-- Raw data follows --

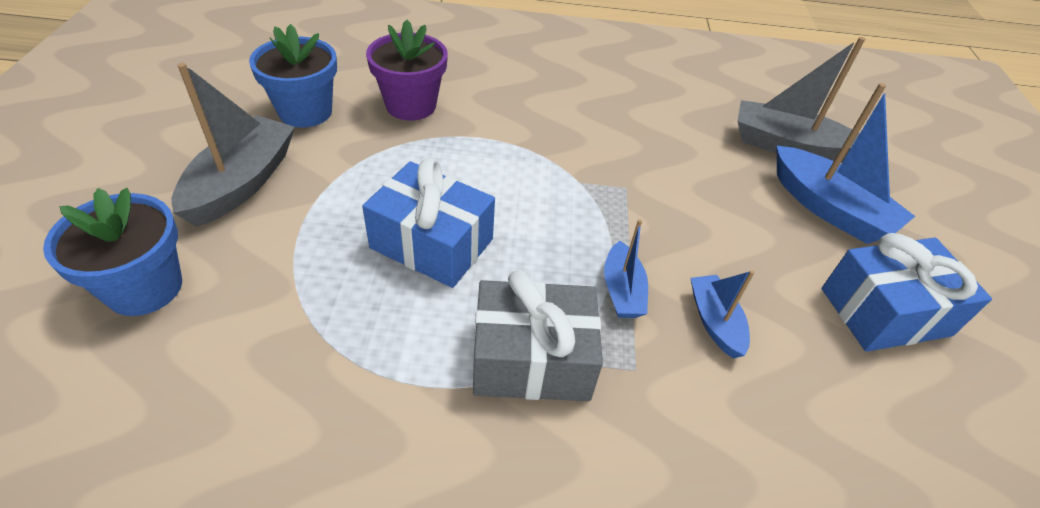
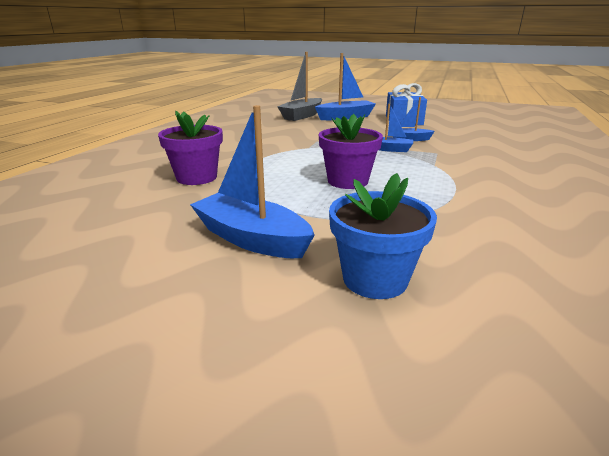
camera: 70 degrees left, 20 degrees down
(242, 183) = (252, 238): grey boat -> blue boat
(305, 112) = (167, 212): blue flower pot -> none
(432, 244) = (347, 181): blue gift -> purple flower pot
(532, 359) = (434, 168): grey gift -> none

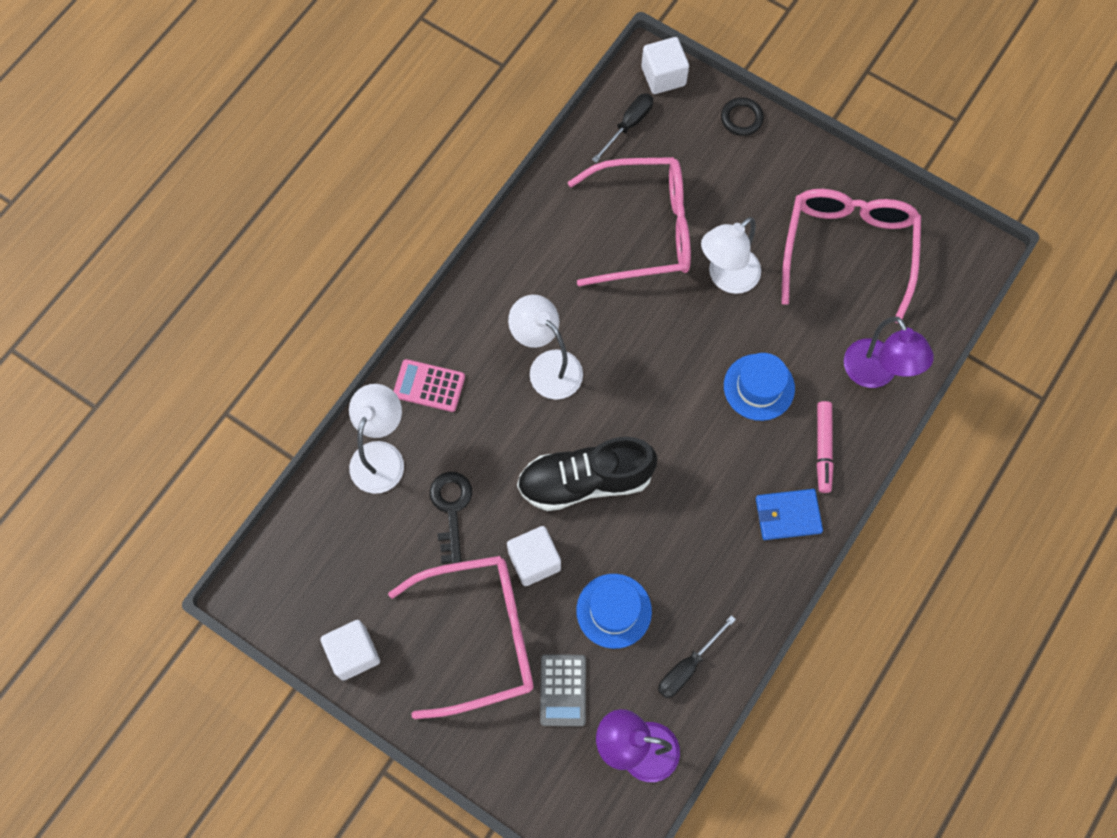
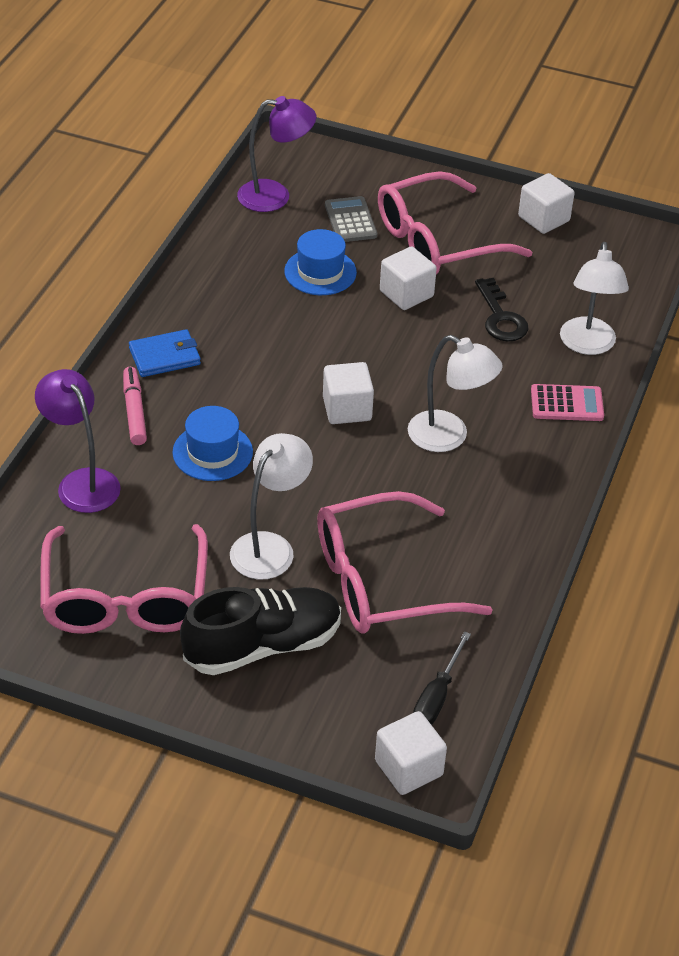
camera: 165 degrees right, 25 degrees down
(585, 481) = (377, 354): black shoe -> black shoe (263, 646)
(629, 416) = (347, 409): none -> white cube
(687, 666) = (242, 247): black screwdriver -> none
(741, 118) = (287, 730): black ring -> none

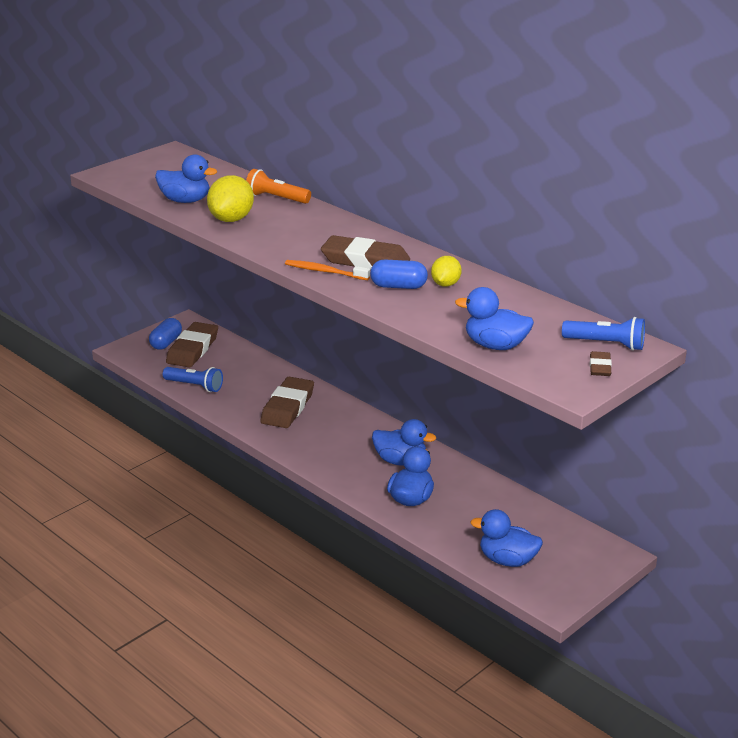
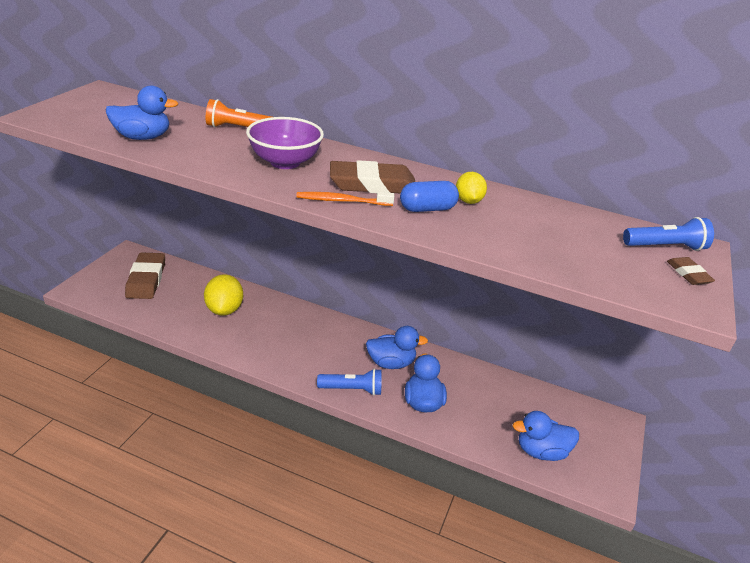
camera: 25 degrees left, 5 degrees up
(166, 343) = (117, 276): blue capsule -> none
(194, 386) = (164, 318): blue flashlight -> blue flashlight (352, 389)
(231, 219) = (205, 153): yellow lemon -> yellow lemon (224, 309)
(287, 407) = (263, 325): brown eraser -> none
(298, 233) = (285, 162): none -> purple bowl
(495, 345) = (576, 264): blue duck -> none

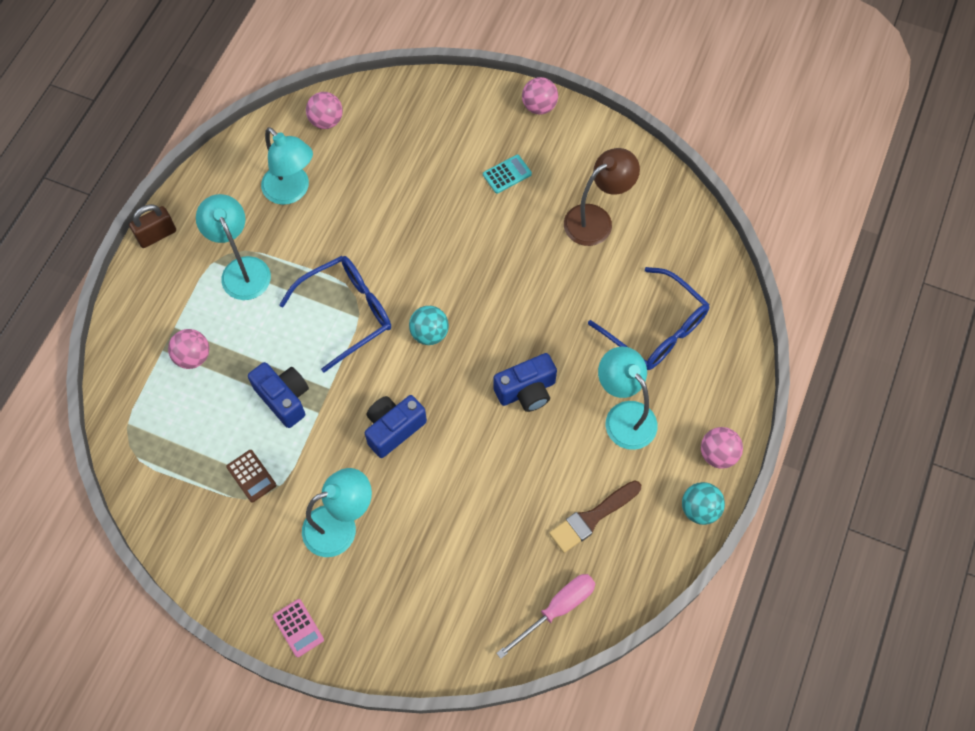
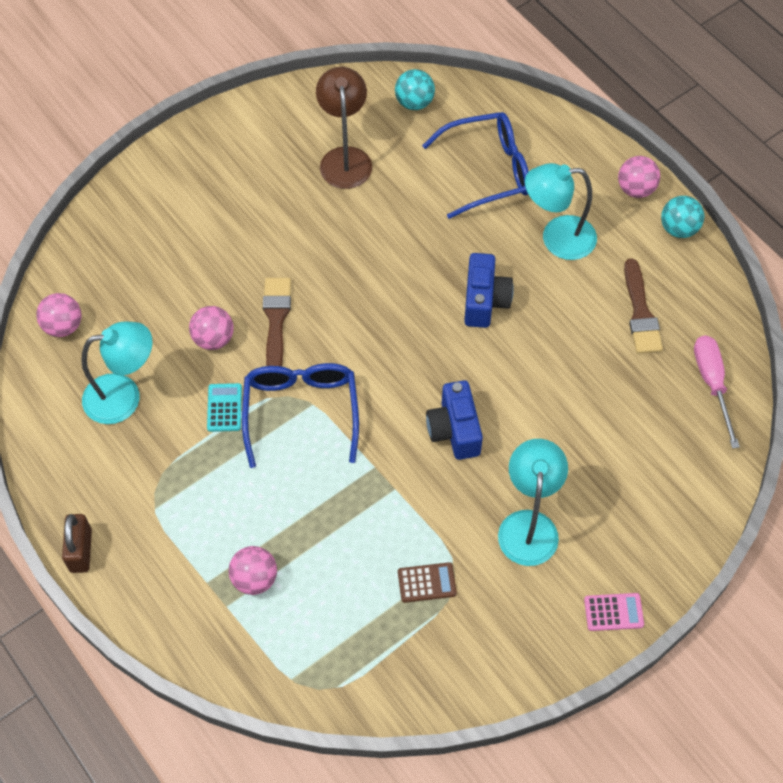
camera: 60 degrees left, 5 degrees down
(242, 269) = (183, 485): turquoise lamp -> none
(284, 398) = (359, 513): blue camera -> none
(416, 253) = (276, 320): none -> brown brush
(429, 333) = (372, 351): turquoise ball -> turquoise ball (414, 103)
(507, 174) = (244, 203): turquoise calculator -> turquoise calculator (224, 408)
(539, 106) = (189, 140): pink ball -> pink ball (213, 339)

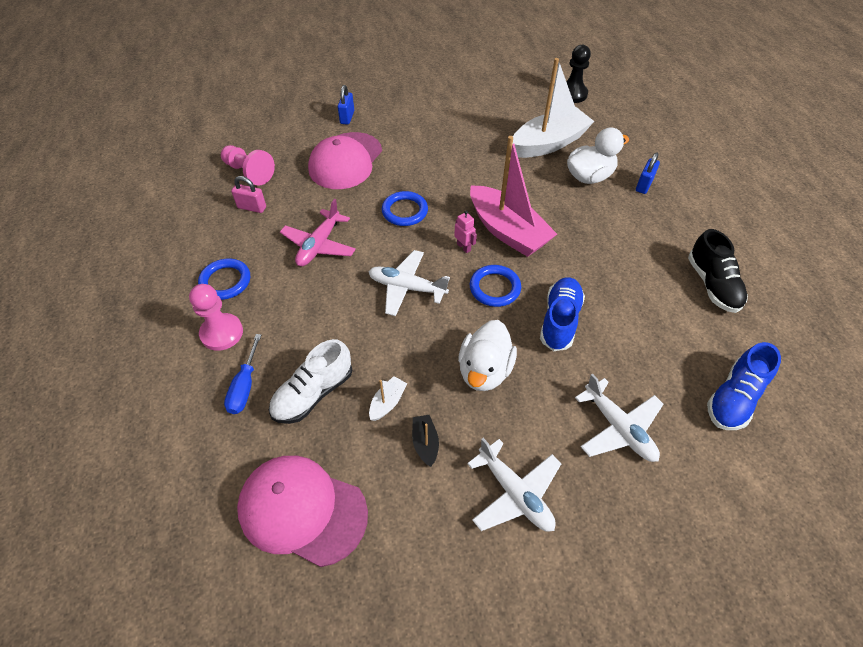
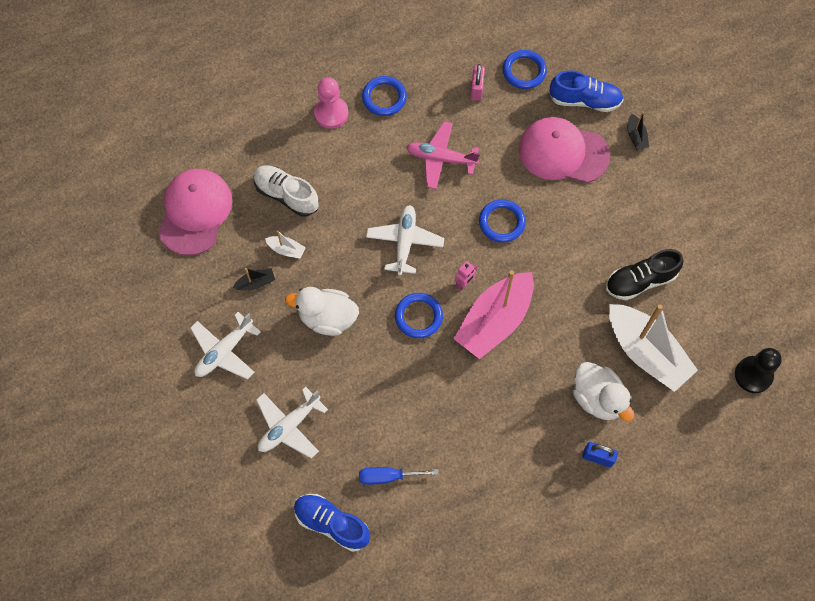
camera: 80 degrees right, 15 degrees up
(245, 386) = (285, 146): blue screwdriver -> blue screwdriver (388, 476)
(249, 172) = (524, 71): pink pawn -> blue ring
(347, 117) = (636, 136): blue padlock -> black boat
(559, 320) = (391, 375): blue shoe -> blue shoe (584, 100)
(712, 285) = (461, 518): black shoe -> black shoe (640, 281)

-- Raw data concluded --

Exact copies of the lines from the one containing "(495, 345) = (576, 264): blue duck -> none" through the final line of the data are required; pictures are to be omitted.

(495, 345) = (576, 264): blue duck -> none

camera: 60 degrees left, 5 degrees down
(242, 269) = (183, 485): turquoise lamp -> none
(284, 398) = (359, 513): blue camera -> none
(416, 253) = (276, 320): none -> brown brush
(429, 333) = (372, 351): turquoise ball -> turquoise ball (414, 103)
(507, 174) = (244, 203): turquoise calculator -> turquoise calculator (224, 408)
(539, 106) = (189, 140): pink ball -> pink ball (213, 339)

camera: 80 degrees right, 15 degrees up
(245, 386) = (285, 146): blue screwdriver -> blue screwdriver (388, 476)
(249, 172) = (524, 71): pink pawn -> blue ring
(347, 117) = (636, 136): blue padlock -> black boat
(559, 320) = (391, 375): blue shoe -> blue shoe (584, 100)
(712, 285) = (461, 518): black shoe -> black shoe (640, 281)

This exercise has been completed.